[Data extracted from a collection]
──────────────────────────────

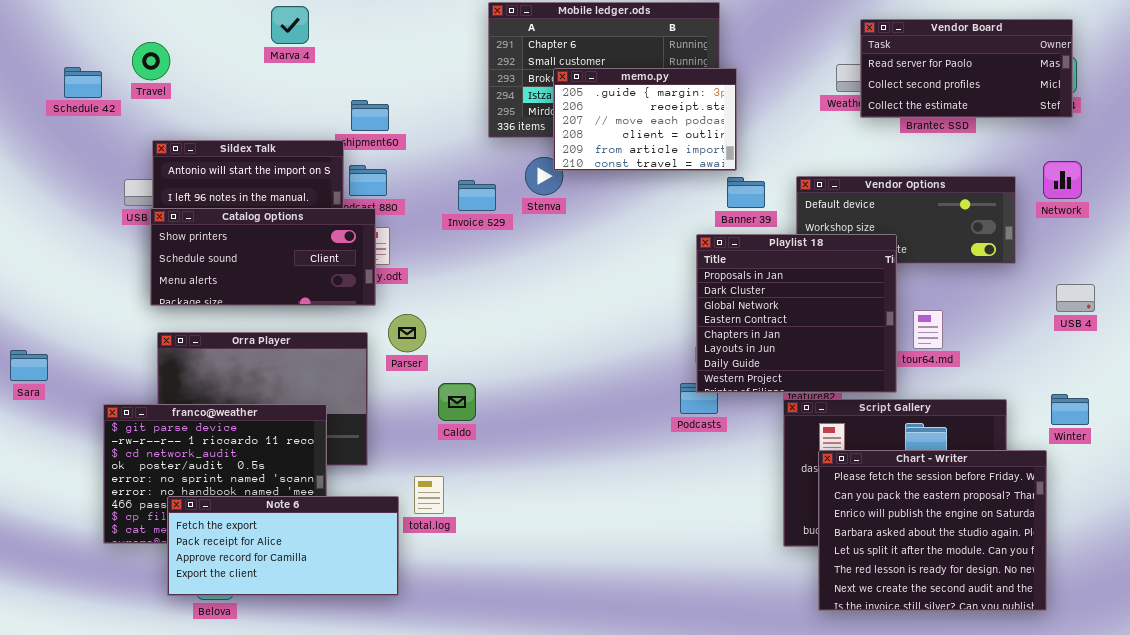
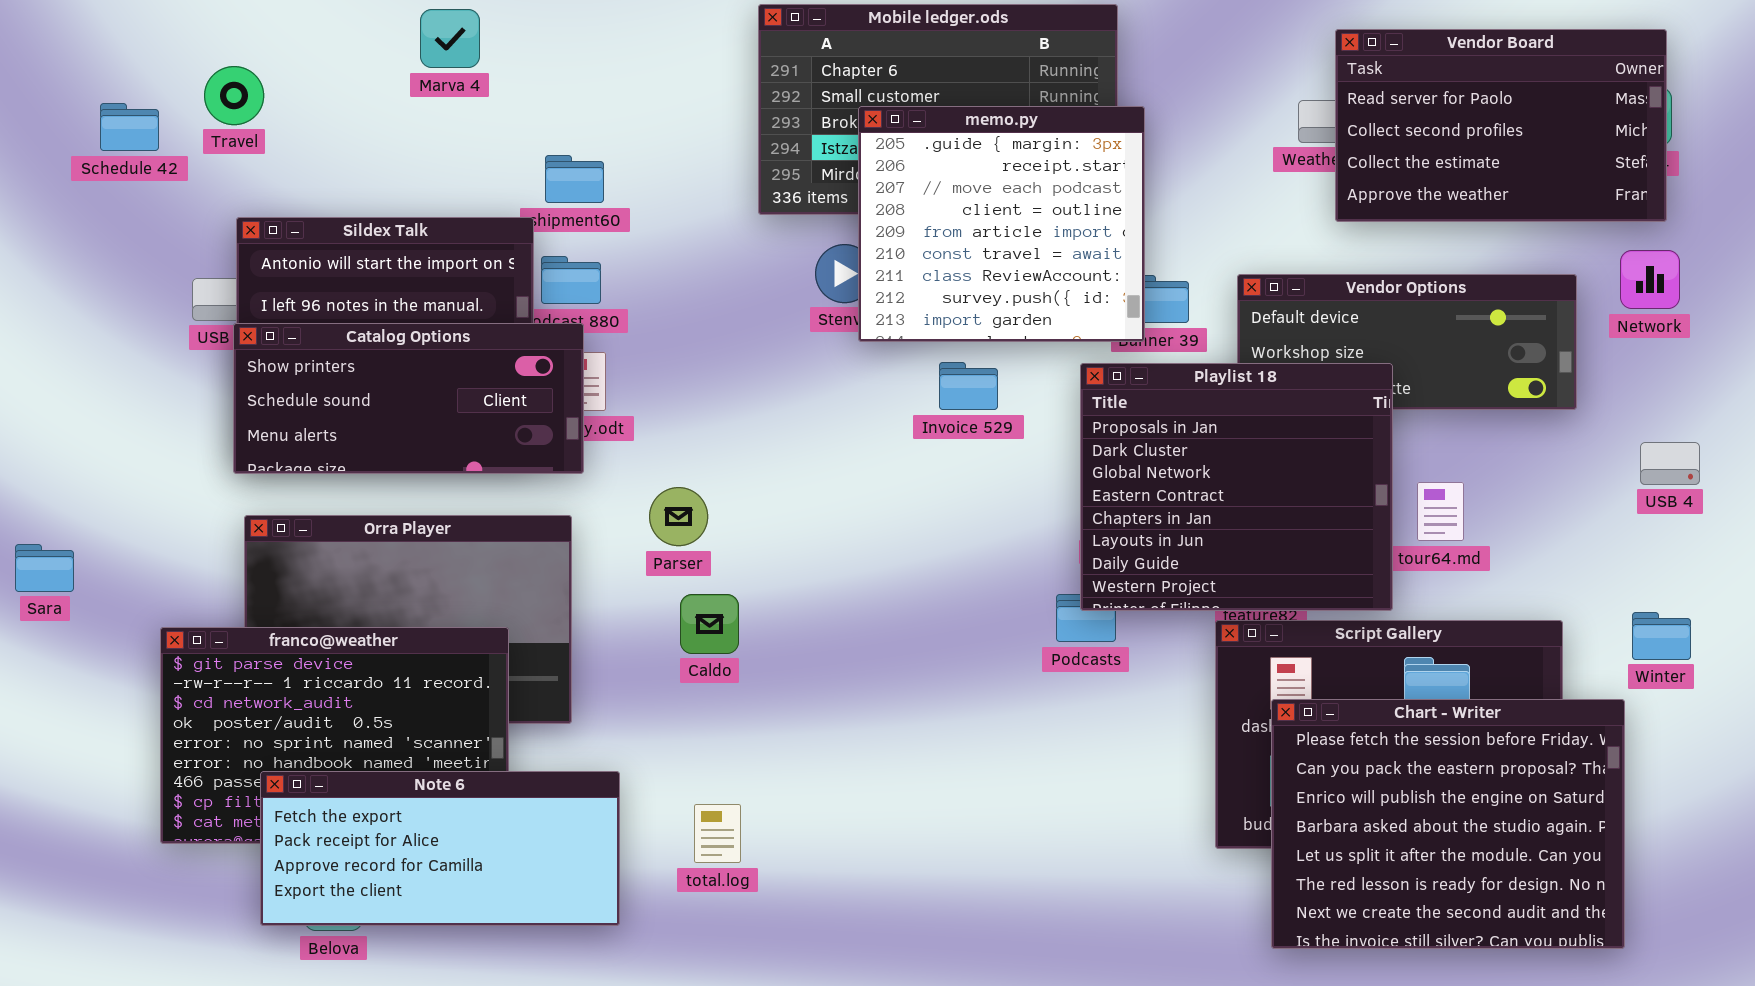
Vendor Board: [860,19,1073,118] -> [1335,29,1667,222], resized
memo.py: [553,68,737,171] -> [858,106,1145,342], resized
Invoice 529: [458,180,496,211] -> [939,362,998,410], moved
Parser: [388,314,426,352] -> [649,487,708,546], moved
total.log: [414,476,444,514] -> [694,804,741,863], moved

──────────────────────────────

• Assignment
Output the data verbatim, images excluded.

• Task solution
Vendor Board: [860,19,1073,118] -> [1335,29,1667,222], resized
memo.py: [553,68,737,171] -> [858,106,1145,342], resized
Invoice 529: [458,180,496,211] -> [939,362,998,410], moved
Parser: [388,314,426,352] -> [649,487,708,546], moved
total.log: [414,476,444,514] -> [694,804,741,863], moved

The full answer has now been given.